:: Exercise input ::

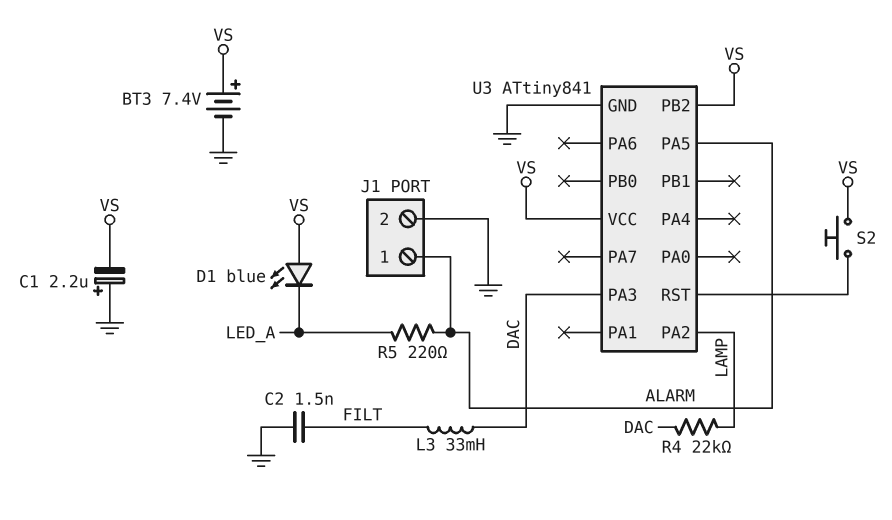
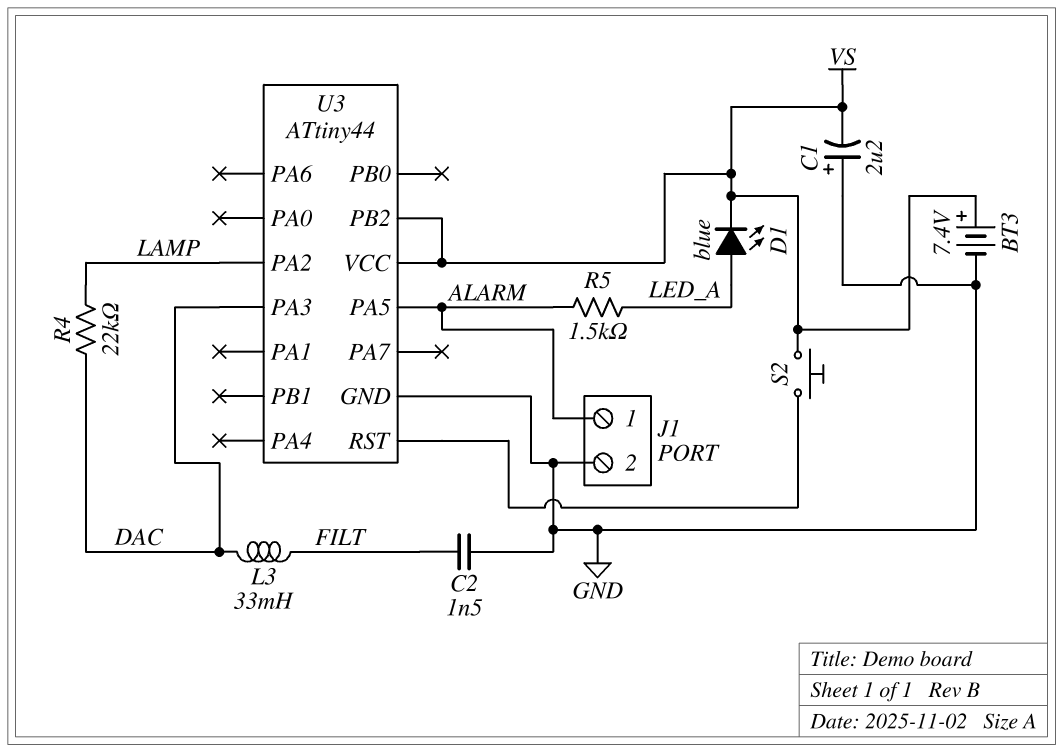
D1: LED blue (A VS, K LED_A) -> LED blue (A LED_A, K VS)
R5: 220 (ALARM, LED_A) -> 1.5k (ALARM, LED_A)
U3: ATtiny841 -> ATtiny44

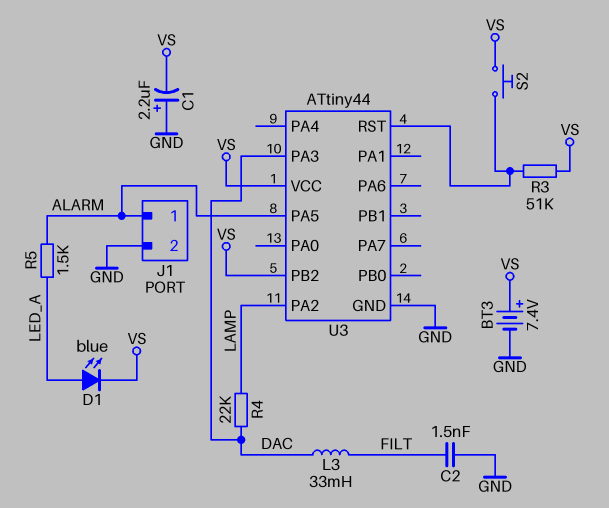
R3: none -> 51k (U3/RST, VS)

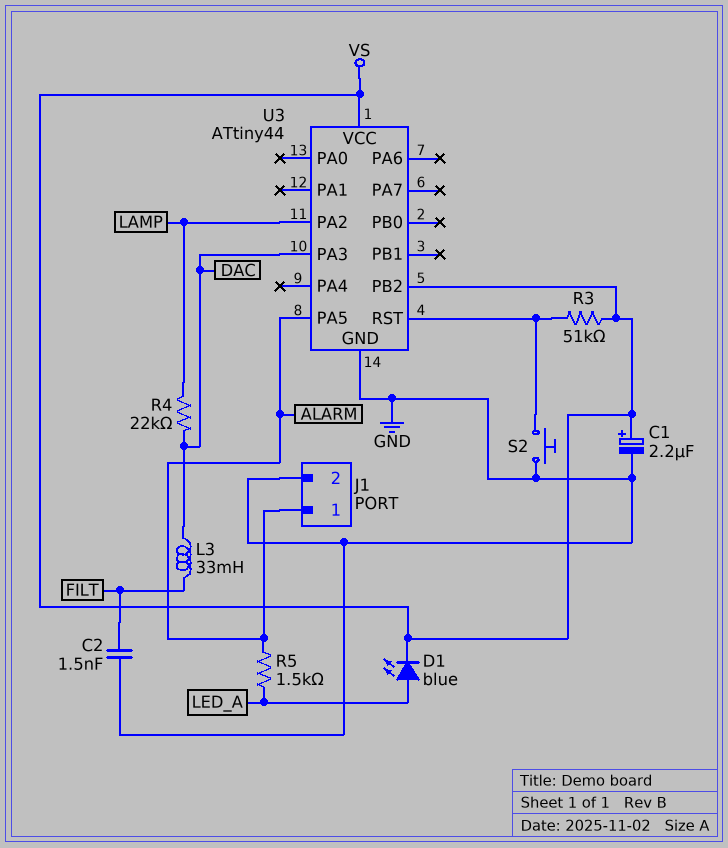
BT3: 7.4V (plus VS, minus GND) -> none
C1: 2.2uF (plus GND, minus VS) -> 2.2uF (plus VS, minus GND)
S2: button (U3/RST, VS) -> button (GND, U3/RST)

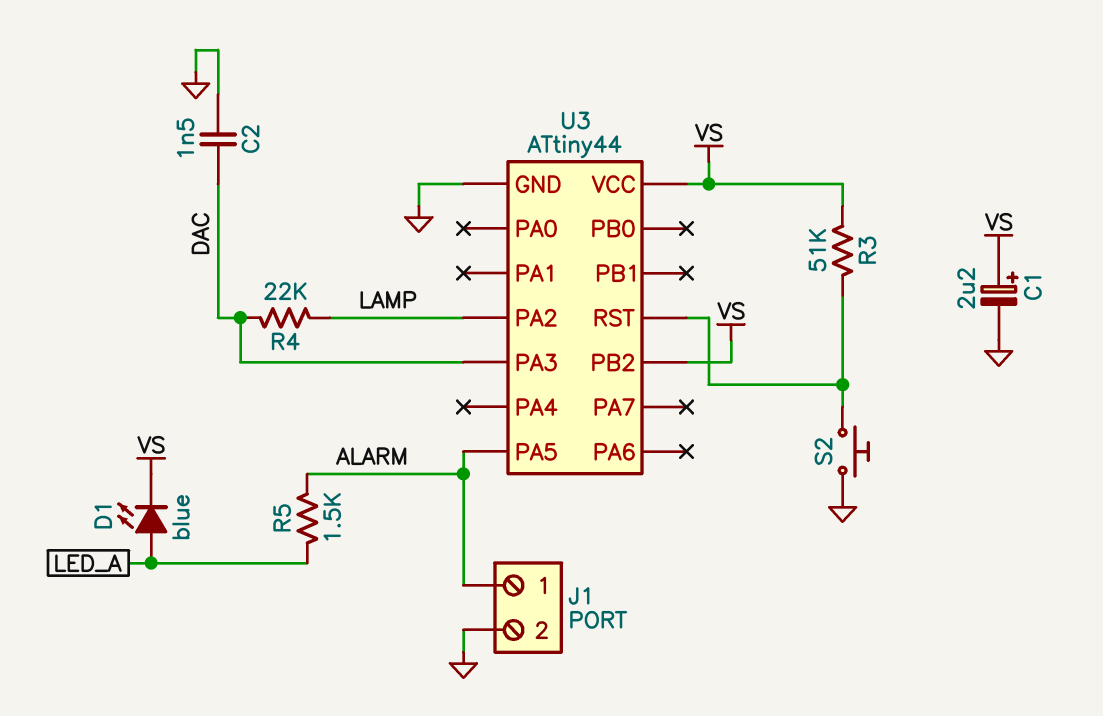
C2: 1.5nF (FILT, GND) -> 1.5nF (DAC, GND)
L3: 33mH (DAC, FILT) -> none

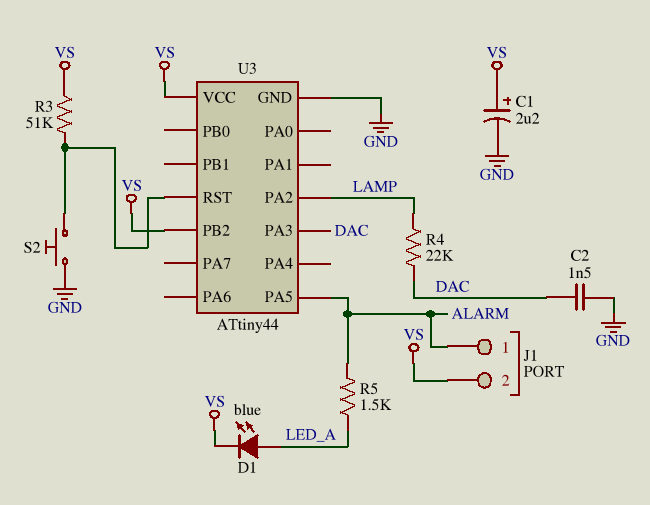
J1 pin 2: GND -> VS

:::

Go through the records above and copy every line with the word "plus".

BT3: 7.4V (plus VS, minus GND) -> none
C1: 2.2uF (plus GND, minus VS) -> 2.2uF (plus VS, minus GND)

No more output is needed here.